*What you should do*. The line containing "RELAY2 pin VCC: 3V3 -> GND" and every line after it, through the end of the records below, are to be reproduced exactly, with the pictures left out.
Entries supplied: Begin
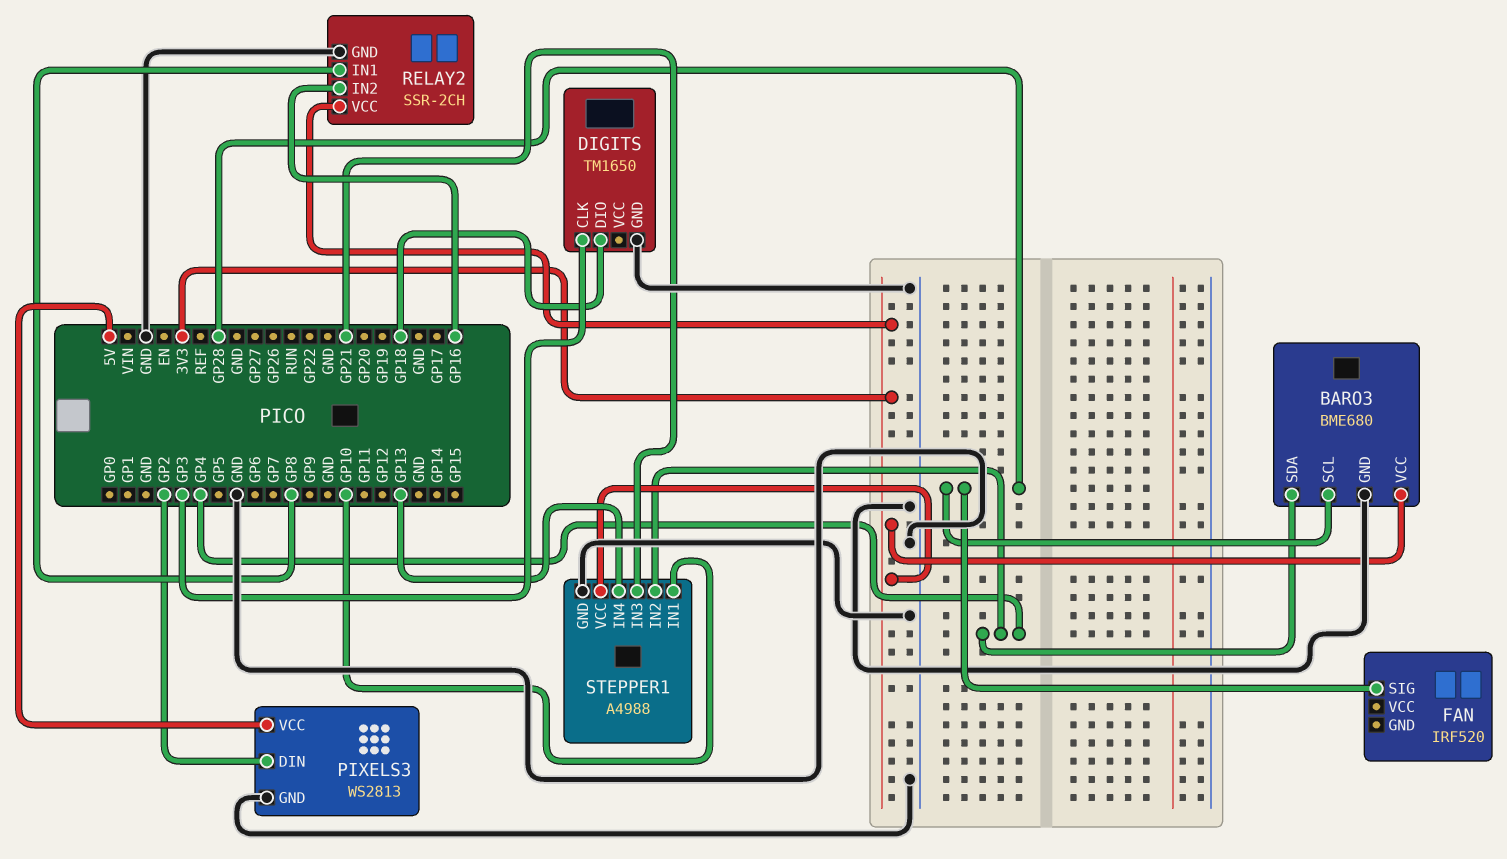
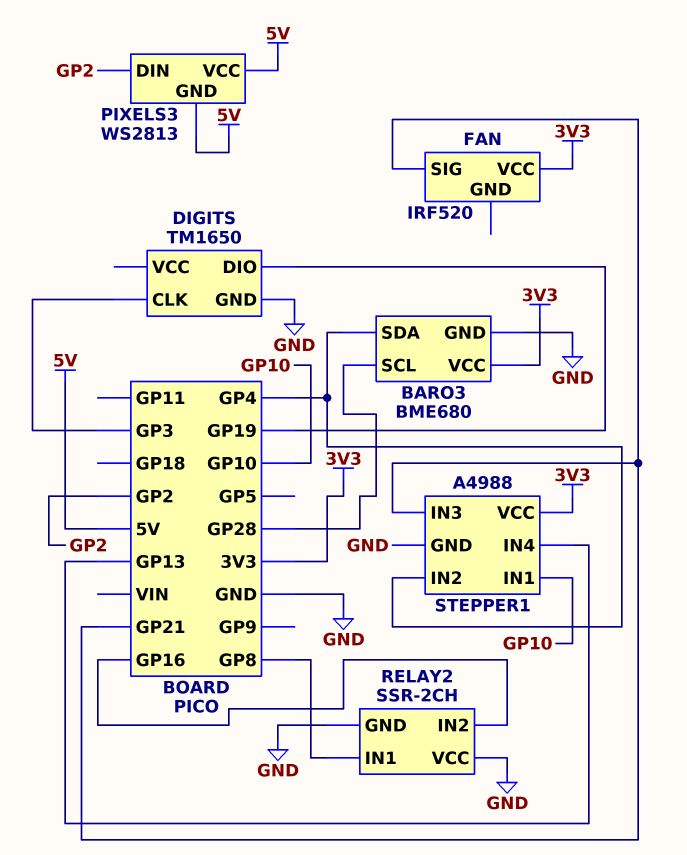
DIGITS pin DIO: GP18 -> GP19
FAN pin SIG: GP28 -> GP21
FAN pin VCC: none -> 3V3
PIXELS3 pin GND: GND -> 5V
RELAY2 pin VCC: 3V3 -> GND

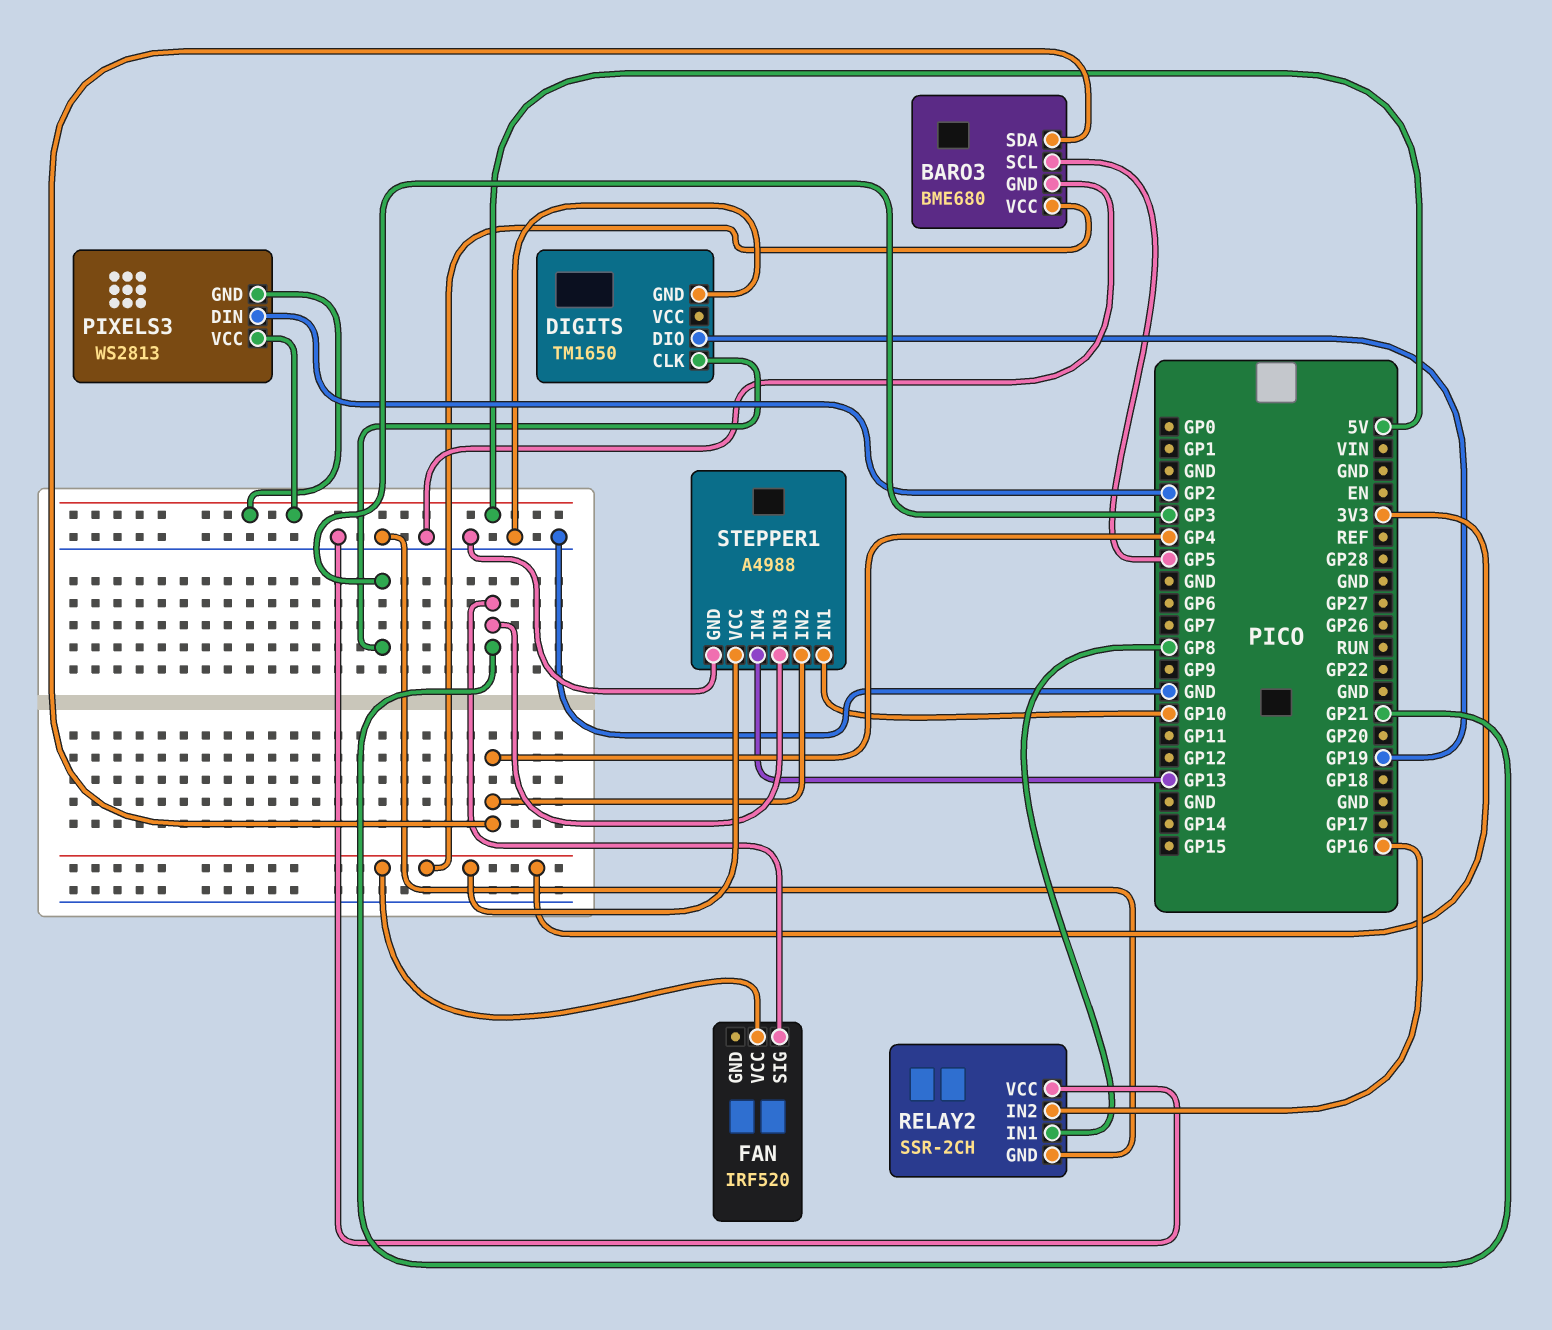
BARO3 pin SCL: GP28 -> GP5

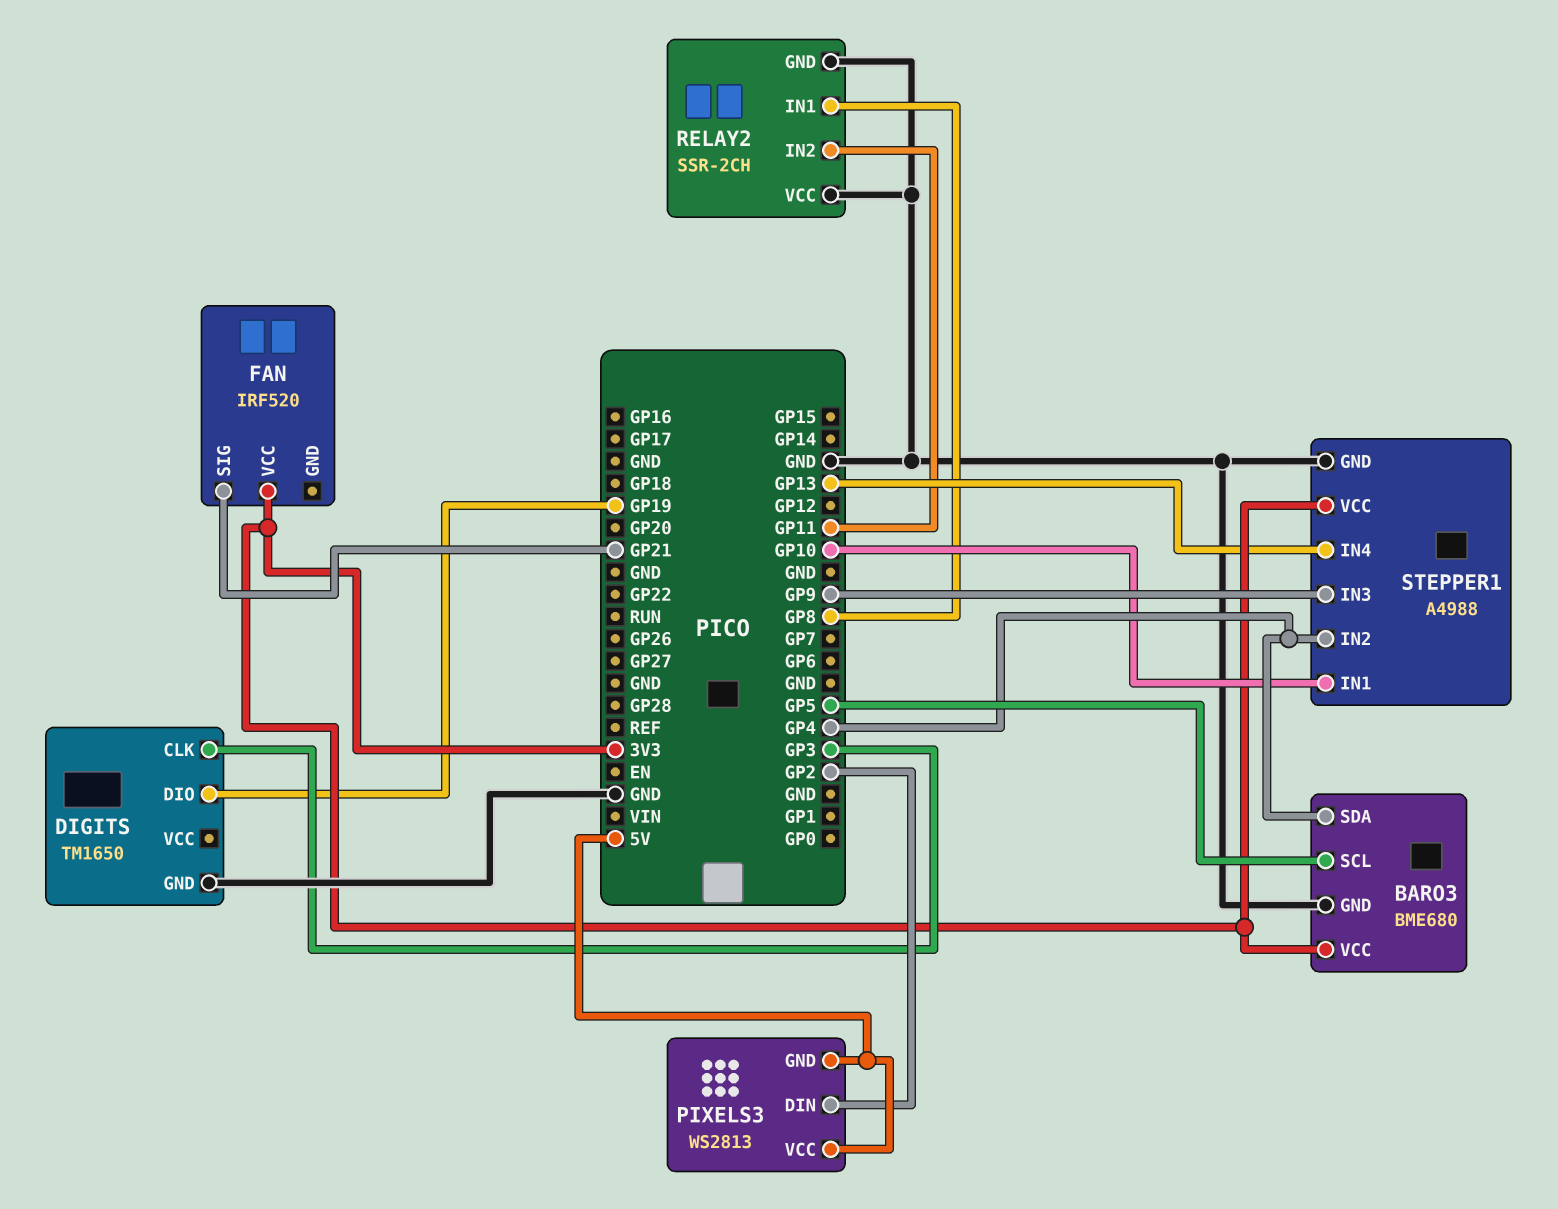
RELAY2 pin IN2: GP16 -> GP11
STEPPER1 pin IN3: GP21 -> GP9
Entries supplied: End
*Response area*.
RELAY2 pin VCC: 3V3 -> GND

BARO3 pin SCL: GP28 -> GP5

RELAY2 pin IN2: GP16 -> GP11
STEPPER1 pin IN3: GP21 -> GP9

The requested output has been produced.